| Task item |
The response should contain every entry, reproduced exactly.
- Opening Delimiter -
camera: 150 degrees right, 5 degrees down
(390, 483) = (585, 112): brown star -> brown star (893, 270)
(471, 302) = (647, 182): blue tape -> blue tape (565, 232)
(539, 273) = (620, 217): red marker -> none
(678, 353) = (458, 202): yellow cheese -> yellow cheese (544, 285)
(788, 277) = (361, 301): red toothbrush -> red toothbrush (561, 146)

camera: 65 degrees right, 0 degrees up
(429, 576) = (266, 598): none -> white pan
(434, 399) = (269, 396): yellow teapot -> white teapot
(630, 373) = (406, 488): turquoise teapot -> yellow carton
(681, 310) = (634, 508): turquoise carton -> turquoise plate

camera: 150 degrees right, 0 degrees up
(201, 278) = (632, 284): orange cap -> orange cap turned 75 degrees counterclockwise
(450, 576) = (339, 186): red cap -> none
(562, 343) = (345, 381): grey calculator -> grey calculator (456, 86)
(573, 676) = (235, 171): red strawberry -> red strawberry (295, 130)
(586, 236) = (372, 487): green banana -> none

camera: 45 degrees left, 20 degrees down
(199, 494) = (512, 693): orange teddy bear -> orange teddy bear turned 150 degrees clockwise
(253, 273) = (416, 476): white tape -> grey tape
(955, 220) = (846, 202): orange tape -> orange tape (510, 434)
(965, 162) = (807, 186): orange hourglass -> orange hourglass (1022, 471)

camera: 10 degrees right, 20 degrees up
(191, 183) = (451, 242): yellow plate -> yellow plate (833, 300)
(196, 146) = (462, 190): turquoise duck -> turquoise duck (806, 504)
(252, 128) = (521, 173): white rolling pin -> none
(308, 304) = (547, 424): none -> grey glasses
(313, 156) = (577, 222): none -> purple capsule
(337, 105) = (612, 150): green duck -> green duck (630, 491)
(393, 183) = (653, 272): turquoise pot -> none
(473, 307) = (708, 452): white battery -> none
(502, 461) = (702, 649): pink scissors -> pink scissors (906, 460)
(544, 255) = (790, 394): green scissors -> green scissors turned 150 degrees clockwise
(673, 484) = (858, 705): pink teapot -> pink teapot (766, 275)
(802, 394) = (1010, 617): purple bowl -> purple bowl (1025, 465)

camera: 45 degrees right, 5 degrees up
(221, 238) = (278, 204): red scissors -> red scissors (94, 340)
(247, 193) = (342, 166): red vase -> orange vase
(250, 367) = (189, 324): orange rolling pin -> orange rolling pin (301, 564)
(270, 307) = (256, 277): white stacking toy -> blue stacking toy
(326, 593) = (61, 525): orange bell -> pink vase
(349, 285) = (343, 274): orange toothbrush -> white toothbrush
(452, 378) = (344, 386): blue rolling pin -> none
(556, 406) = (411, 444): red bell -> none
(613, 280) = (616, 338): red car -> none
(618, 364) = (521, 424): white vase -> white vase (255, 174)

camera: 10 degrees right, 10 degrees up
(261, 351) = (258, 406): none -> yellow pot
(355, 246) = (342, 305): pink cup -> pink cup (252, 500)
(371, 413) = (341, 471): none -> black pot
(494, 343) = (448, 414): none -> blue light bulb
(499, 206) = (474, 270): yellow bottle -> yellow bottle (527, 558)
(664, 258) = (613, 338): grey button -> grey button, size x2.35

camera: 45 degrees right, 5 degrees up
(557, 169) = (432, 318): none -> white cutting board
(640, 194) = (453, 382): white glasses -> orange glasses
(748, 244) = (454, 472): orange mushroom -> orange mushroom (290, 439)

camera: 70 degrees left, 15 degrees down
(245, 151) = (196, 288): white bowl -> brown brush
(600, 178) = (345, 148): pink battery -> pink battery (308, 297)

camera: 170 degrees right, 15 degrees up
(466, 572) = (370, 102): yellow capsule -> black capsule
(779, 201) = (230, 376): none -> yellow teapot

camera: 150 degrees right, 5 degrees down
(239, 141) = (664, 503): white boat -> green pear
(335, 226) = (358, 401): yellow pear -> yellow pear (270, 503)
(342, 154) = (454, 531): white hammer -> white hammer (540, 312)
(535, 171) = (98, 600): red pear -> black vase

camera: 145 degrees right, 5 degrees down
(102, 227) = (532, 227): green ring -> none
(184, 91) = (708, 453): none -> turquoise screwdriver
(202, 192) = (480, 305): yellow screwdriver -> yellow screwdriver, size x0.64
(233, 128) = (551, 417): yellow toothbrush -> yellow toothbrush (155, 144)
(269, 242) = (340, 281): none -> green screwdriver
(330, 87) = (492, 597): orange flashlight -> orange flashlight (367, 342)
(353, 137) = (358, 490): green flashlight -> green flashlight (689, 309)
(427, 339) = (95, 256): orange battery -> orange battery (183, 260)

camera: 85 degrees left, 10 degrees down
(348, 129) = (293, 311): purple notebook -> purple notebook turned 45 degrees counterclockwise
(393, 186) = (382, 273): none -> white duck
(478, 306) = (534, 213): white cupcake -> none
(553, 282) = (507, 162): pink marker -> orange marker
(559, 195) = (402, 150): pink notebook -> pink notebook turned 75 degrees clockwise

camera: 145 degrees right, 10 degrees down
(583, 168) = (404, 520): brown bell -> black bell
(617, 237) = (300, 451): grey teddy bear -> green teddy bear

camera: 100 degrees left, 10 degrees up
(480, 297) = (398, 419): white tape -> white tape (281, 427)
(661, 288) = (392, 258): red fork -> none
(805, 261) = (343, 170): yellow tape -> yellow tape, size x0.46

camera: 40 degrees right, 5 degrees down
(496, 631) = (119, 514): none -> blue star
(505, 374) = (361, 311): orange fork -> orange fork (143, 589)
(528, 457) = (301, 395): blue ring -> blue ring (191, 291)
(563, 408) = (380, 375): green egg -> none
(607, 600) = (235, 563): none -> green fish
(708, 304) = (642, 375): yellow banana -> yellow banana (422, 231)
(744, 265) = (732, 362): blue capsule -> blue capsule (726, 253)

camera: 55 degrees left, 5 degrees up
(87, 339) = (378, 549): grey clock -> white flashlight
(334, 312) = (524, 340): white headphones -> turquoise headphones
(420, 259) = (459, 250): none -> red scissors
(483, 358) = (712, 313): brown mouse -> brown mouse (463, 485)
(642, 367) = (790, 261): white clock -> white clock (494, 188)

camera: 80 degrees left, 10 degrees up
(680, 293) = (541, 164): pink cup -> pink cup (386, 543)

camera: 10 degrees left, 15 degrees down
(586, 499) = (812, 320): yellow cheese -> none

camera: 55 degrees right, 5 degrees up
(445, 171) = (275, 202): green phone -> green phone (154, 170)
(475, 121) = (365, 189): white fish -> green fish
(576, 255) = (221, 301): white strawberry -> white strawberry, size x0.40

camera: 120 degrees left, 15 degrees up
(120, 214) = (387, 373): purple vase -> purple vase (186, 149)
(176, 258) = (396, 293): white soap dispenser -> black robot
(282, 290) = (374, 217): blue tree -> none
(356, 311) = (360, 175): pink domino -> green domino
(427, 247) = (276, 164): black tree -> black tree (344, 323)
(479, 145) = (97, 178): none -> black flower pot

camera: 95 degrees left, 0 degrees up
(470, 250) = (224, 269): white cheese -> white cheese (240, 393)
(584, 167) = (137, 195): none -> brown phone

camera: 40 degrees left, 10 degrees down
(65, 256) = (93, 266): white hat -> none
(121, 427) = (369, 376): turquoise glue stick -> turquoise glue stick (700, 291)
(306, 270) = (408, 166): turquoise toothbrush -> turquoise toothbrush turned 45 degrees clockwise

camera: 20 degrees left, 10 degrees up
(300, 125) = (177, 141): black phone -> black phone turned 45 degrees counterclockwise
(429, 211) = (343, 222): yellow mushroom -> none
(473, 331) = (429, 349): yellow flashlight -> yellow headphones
- Closing Delimiter -
| Exercise solution |
camera: 150 degrees right, 5 degrees down
(390, 483) = (585, 112): brown star -> brown star (893, 270)
(471, 302) = (647, 182): blue tape -> blue tape (565, 232)
(539, 273) = (620, 217): red marker -> none
(678, 353) = (458, 202): yellow cheese -> yellow cheese (544, 285)
(788, 277) = (361, 301): red toothbrush -> red toothbrush (561, 146)

camera: 65 degrees right, 0 degrees up
(429, 576) = (266, 598): none -> white pan
(434, 399) = (269, 396): yellow teapot -> white teapot
(630, 373) = (406, 488): turquoise teapot -> yellow carton
(681, 310) = (634, 508): turquoise carton -> turquoise plate

camera: 150 degrees right, 0 degrees up
(201, 278) = (632, 284): orange cap -> orange cap turned 75 degrees counterclockwise
(450, 576) = (339, 186): red cap -> none
(562, 343) = (345, 381): grey calculator -> grey calculator (456, 86)
(573, 676) = (235, 171): red strawberry -> red strawberry (295, 130)
(586, 236) = (372, 487): green banana -> none

camera: 45 degrees left, 20 degrees down
(199, 494) = (512, 693): orange teddy bear -> orange teddy bear turned 150 degrees clockwise
(253, 273) = (416, 476): white tape -> grey tape
(955, 220) = (846, 202): orange tape -> orange tape (510, 434)
(965, 162) = (807, 186): orange hourglass -> orange hourglass (1022, 471)

camera: 10 degrees right, 20 degrees up
(191, 183) = (451, 242): yellow plate -> yellow plate (833, 300)
(196, 146) = (462, 190): turquoise duck -> turquoise duck (806, 504)
(252, 128) = (521, 173): white rolling pin -> none
(308, 304) = (547, 424): none -> grey glasses
(313, 156) = (577, 222): none -> purple capsule
(337, 105) = (612, 150): green duck -> green duck (630, 491)
(393, 183) = (653, 272): turquoise pot -> none
(473, 307) = (708, 452): white battery -> none
(502, 461) = (702, 649): pink scissors -> pink scissors (906, 460)
(544, 255) = (790, 394): green scissors -> green scissors turned 150 degrees clockwise
(673, 484) = (858, 705): pink teapot -> pink teapot (766, 275)
(802, 394) = (1010, 617): purple bowl -> purple bowl (1025, 465)

camera: 45 degrees right, 5 degrees up
(221, 238) = (278, 204): red scissors -> red scissors (94, 340)
(247, 193) = (342, 166): red vase -> orange vase
(250, 367) = (189, 324): orange rolling pin -> orange rolling pin (301, 564)
(270, 307) = (256, 277): white stacking toy -> blue stacking toy
(326, 593) = (61, 525): orange bell -> pink vase
(349, 285) = (343, 274): orange toothbrush -> white toothbrush
(452, 378) = (344, 386): blue rolling pin -> none
(556, 406) = (411, 444): red bell -> none
(613, 280) = (616, 338): red car -> none
(618, 364) = (521, 424): white vase -> white vase (255, 174)

camera: 10 degrees right, 10 degrees up
(261, 351) = (258, 406): none -> yellow pot
(355, 246) = (342, 305): pink cup -> pink cup (252, 500)
(371, 413) = (341, 471): none -> black pot
(494, 343) = (448, 414): none -> blue light bulb
(499, 206) = (474, 270): yellow bottle -> yellow bottle (527, 558)
(664, 258) = (613, 338): grey button -> grey button, size x2.35

camera: 45 degrees right, 5 degrees up
(557, 169) = (432, 318): none -> white cutting board
(640, 194) = (453, 382): white glasses -> orange glasses
(748, 244) = (454, 472): orange mushroom -> orange mushroom (290, 439)

camera: 70 degrees left, 15 degrees down
(245, 151) = (196, 288): white bowl -> brown brush
(600, 178) = (345, 148): pink battery -> pink battery (308, 297)

camera: 170 degrees right, 15 degrees up
(466, 572) = (370, 102): yellow capsule -> black capsule
(779, 201) = (230, 376): none -> yellow teapot

camera: 150 degrees right, 5 degrees down
(239, 141) = (664, 503): white boat -> green pear
(335, 226) = (358, 401): yellow pear -> yellow pear (270, 503)
(342, 154) = (454, 531): white hammer -> white hammer (540, 312)
(535, 171) = (98, 600): red pear -> black vase

camera: 145 degrees right, 5 degrees down
(102, 227) = (532, 227): green ring -> none
(184, 91) = (708, 453): none -> turquoise screwdriver
(202, 192) = (480, 305): yellow screwdriver -> yellow screwdriver, size x0.64
(233, 128) = (551, 417): yellow toothbrush -> yellow toothbrush (155, 144)
(269, 242) = (340, 281): none -> green screwdriver
(330, 87) = (492, 597): orange flashlight -> orange flashlight (367, 342)
(353, 137) = (358, 490): green flashlight -> green flashlight (689, 309)
(427, 339) = (95, 256): orange battery -> orange battery (183, 260)

camera: 85 degrees left, 10 degrees down
(348, 129) = (293, 311): purple notebook -> purple notebook turned 45 degrees counterclockwise
(393, 186) = (382, 273): none -> white duck
(478, 306) = (534, 213): white cupcake -> none
(553, 282) = (507, 162): pink marker -> orange marker
(559, 195) = (402, 150): pink notebook -> pink notebook turned 75 degrees clockwise

camera: 145 degrees right, 10 degrees down
(583, 168) = (404, 520): brown bell -> black bell
(617, 237) = (300, 451): grey teddy bear -> green teddy bear

camera: 100 degrees left, 10 degrees up
(480, 297) = (398, 419): white tape -> white tape (281, 427)
(661, 288) = (392, 258): red fork -> none
(805, 261) = (343, 170): yellow tape -> yellow tape, size x0.46

camera: 40 degrees right, 5 degrees down
(496, 631) = (119, 514): none -> blue star
(505, 374) = (361, 311): orange fork -> orange fork (143, 589)
(528, 457) = (301, 395): blue ring -> blue ring (191, 291)
(563, 408) = (380, 375): green egg -> none
(607, 600) = (235, 563): none -> green fish
(708, 304) = (642, 375): yellow banana -> yellow banana (422, 231)
(744, 265) = (732, 362): blue capsule -> blue capsule (726, 253)

camera: 55 degrees left, 5 degrees up
(87, 339) = (378, 549): grey clock -> white flashlight
(334, 312) = (524, 340): white headphones -> turquoise headphones
(420, 259) = (459, 250): none -> red scissors
(483, 358) = (712, 313): brown mouse -> brown mouse (463, 485)
(642, 367) = (790, 261): white clock -> white clock (494, 188)

camera: 80 degrees left, 10 degrees up
(680, 293) = (541, 164): pink cup -> pink cup (386, 543)

camera: 10 degrees left, 15 degrees down
(586, 499) = (812, 320): yellow cheese -> none

camera: 55 degrees right, 5 degrees up
(445, 171) = (275, 202): green phone -> green phone (154, 170)
(475, 121) = (365, 189): white fish -> green fish
(576, 255) = (221, 301): white strawberry -> white strawberry, size x0.40

camera: 120 degrees left, 15 degrees up
(120, 214) = (387, 373): purple vase -> purple vase (186, 149)
(176, 258) = (396, 293): white soap dispenser -> black robot
(282, 290) = (374, 217): blue tree -> none
(356, 311) = (360, 175): pink domino -> green domino
(427, 247) = (276, 164): black tree -> black tree (344, 323)
(479, 145) = (97, 178): none -> black flower pot

camera: 95 degrees left, 0 degrees up
(470, 250) = (224, 269): white cheese -> white cheese (240, 393)
(584, 167) = (137, 195): none -> brown phone

camera: 40 degrees left, 10 degrees down
(65, 256) = (93, 266): white hat -> none
(121, 427) = (369, 376): turquoise glue stick -> turquoise glue stick (700, 291)
(306, 270) = (408, 166): turquoise toothbrush -> turquoise toothbrush turned 45 degrees clockwise

camera: 20 degrees left, 10 degrees up
(300, 125) = (177, 141): black phone -> black phone turned 45 degrees counterclockwise
(429, 211) = (343, 222): yellow mushroom -> none
(473, 331) = (429, 349): yellow flashlight -> yellow headphones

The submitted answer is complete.